Your instructions | Beginning at the line that contains "orange teapot: 3 -> 2", write out each remaining line of the entries below exactly as it stands.

Records provided |
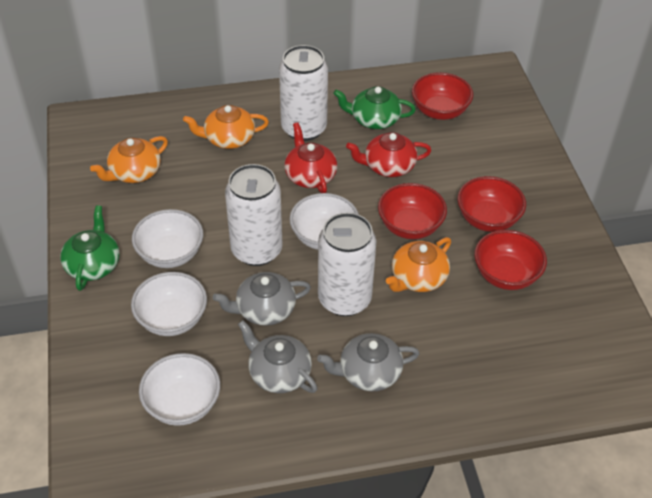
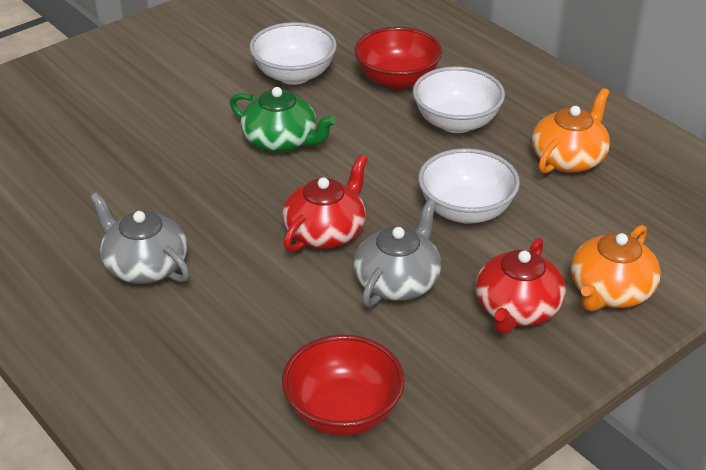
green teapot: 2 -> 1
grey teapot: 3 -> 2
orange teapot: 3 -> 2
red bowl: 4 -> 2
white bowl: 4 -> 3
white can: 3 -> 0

Reply to the exercise |
orange teapot: 3 -> 2
red bowl: 4 -> 2
white bowl: 4 -> 3
white can: 3 -> 0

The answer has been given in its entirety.